▸ EXERCISE DIRECTIONS
Only one stretch of the records below is wanted: the lines from the one holding "camera: 125 degrees left, 5 degrees up" through the one holding "camera: 30 degrees left, 15 degrees down". Return it exactly, both ends included.

▸ INPUT DATA
= = =

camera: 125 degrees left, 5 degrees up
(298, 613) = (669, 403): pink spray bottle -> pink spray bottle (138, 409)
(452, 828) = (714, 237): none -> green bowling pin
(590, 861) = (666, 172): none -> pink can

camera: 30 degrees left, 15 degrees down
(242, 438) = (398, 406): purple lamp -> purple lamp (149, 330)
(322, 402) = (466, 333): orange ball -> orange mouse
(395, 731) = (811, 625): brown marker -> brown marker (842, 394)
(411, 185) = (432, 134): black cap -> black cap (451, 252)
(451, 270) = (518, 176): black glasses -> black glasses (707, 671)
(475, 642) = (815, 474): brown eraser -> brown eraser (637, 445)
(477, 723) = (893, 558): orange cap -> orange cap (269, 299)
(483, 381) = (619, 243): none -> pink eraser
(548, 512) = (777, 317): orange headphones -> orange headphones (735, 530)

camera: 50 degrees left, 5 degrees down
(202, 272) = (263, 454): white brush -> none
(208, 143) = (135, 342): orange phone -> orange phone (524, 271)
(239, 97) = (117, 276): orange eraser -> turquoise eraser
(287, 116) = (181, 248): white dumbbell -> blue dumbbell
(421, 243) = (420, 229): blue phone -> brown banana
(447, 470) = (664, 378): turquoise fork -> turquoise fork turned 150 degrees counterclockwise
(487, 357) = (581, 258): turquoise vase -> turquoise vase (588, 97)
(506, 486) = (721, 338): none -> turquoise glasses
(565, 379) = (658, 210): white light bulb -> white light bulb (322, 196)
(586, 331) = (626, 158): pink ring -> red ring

= = =

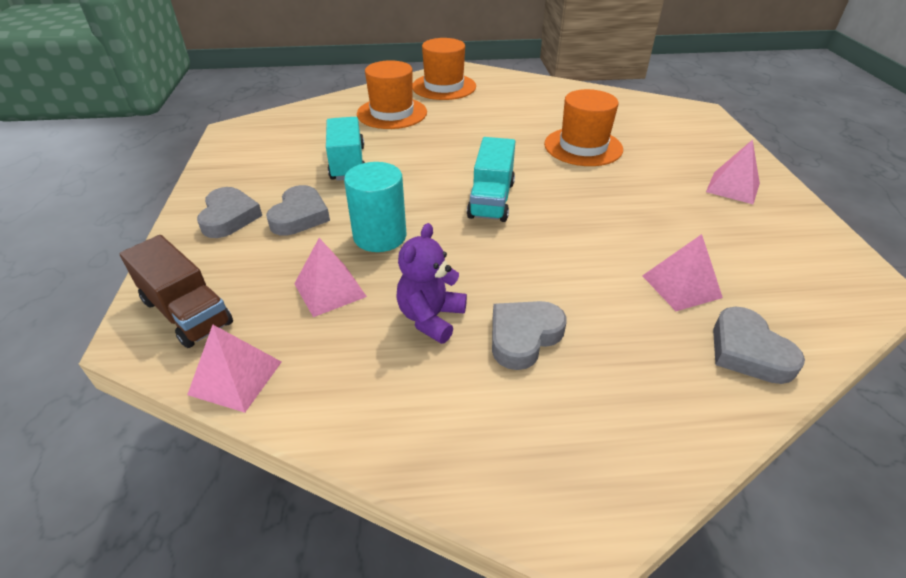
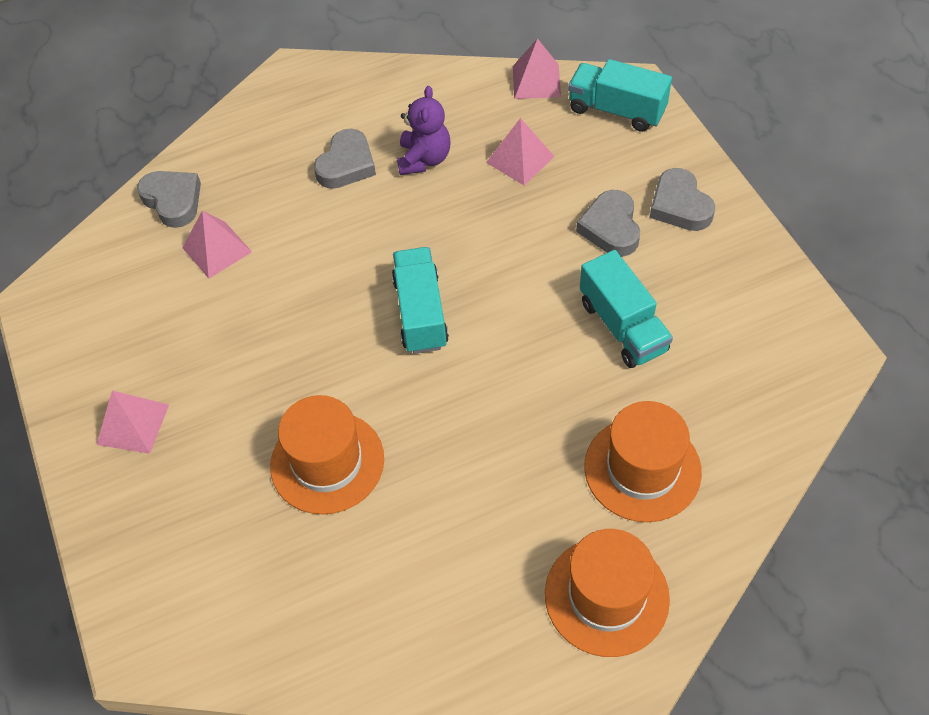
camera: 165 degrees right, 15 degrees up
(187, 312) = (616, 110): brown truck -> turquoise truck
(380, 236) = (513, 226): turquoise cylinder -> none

= = =

▸ WRITTEN RESPONSE
camera: 125 degrees left, 5 degrees up
(298, 613) = (669, 403): pink spray bottle -> pink spray bottle (138, 409)
(452, 828) = (714, 237): none -> green bowling pin
(590, 861) = (666, 172): none -> pink can

camera: 30 degrees left, 15 degrees down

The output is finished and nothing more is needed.